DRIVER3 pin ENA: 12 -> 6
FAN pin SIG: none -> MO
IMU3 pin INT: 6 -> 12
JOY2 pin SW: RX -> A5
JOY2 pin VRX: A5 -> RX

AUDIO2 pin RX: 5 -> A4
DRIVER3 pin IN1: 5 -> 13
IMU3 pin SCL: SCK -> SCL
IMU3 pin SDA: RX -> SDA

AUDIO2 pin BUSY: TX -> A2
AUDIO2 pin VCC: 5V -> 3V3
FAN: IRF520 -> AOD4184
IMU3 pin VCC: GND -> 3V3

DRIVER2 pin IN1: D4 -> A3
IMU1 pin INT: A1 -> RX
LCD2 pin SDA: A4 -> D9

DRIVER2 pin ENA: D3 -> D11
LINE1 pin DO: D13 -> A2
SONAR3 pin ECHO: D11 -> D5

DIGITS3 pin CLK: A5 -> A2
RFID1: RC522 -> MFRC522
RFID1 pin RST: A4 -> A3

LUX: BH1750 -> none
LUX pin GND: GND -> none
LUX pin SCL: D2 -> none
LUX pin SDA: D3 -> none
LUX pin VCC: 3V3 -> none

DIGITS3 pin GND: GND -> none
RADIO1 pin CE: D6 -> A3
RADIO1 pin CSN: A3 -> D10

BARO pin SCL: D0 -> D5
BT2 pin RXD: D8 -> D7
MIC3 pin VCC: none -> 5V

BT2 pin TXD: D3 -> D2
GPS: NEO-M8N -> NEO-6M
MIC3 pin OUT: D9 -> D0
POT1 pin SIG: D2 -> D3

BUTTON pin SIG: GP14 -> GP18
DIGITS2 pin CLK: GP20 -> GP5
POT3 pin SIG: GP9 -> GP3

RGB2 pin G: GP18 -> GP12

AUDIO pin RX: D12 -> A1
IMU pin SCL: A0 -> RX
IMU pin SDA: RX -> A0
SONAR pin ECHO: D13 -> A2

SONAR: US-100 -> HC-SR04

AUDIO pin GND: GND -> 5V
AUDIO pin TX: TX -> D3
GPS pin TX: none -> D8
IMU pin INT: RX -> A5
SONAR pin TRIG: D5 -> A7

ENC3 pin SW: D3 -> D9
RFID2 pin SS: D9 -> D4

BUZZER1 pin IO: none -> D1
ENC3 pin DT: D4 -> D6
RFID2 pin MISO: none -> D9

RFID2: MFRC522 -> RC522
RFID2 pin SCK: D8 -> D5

**The task:**
Each line, beginning at the one that contains "FAN pin SIG: none -> MO" and continuing through the end of the records, must be written out exactly, first and last included.

**Result below:**
FAN pin SIG: none -> MO
IMU3 pin INT: 6 -> 12
JOY2 pin SW: RX -> A5
JOY2 pin VRX: A5 -> RX

AUDIO2 pin RX: 5 -> A4
DRIVER3 pin IN1: 5 -> 13
IMU3 pin SCL: SCK -> SCL
IMU3 pin SDA: RX -> SDA

AUDIO2 pin BUSY: TX -> A2
AUDIO2 pin VCC: 5V -> 3V3
FAN: IRF520 -> AOD4184
IMU3 pin VCC: GND -> 3V3

DRIVER2 pin IN1: D4 -> A3
IMU1 pin INT: A1 -> RX
LCD2 pin SDA: A4 -> D9

DRIVER2 pin ENA: D3 -> D11
LINE1 pin DO: D13 -> A2
SONAR3 pin ECHO: D11 -> D5

DIGITS3 pin CLK: A5 -> A2
RFID1: RC522 -> MFRC522
RFID1 pin RST: A4 -> A3

LUX: BH1750 -> none
LUX pin GND: GND -> none
LUX pin SCL: D2 -> none
LUX pin SDA: D3 -> none
LUX pin VCC: 3V3 -> none

DIGITS3 pin GND: GND -> none
RADIO1 pin CE: D6 -> A3
RADIO1 pin CSN: A3 -> D10

BARO pin SCL: D0 -> D5
BT2 pin RXD: D8 -> D7
MIC3 pin VCC: none -> 5V

BT2 pin TXD: D3 -> D2
GPS: NEO-M8N -> NEO-6M
MIC3 pin OUT: D9 -> D0
POT1 pin SIG: D2 -> D3

BUTTON pin SIG: GP14 -> GP18
DIGITS2 pin CLK: GP20 -> GP5
POT3 pin SIG: GP9 -> GP3

RGB2 pin G: GP18 -> GP12

AUDIO pin RX: D12 -> A1
IMU pin SCL: A0 -> RX
IMU pin SDA: RX -> A0
SONAR pin ECHO: D13 -> A2

SONAR: US-100 -> HC-SR04

AUDIO pin GND: GND -> 5V
AUDIO pin TX: TX -> D3
GPS pin TX: none -> D8
IMU pin INT: RX -> A5
SONAR pin TRIG: D5 -> A7

ENC3 pin SW: D3 -> D9
RFID2 pin SS: D9 -> D4

BUZZER1 pin IO: none -> D1
ENC3 pin DT: D4 -> D6
RFID2 pin MISO: none -> D9

RFID2: MFRC522 -> RC522
RFID2 pin SCK: D8 -> D5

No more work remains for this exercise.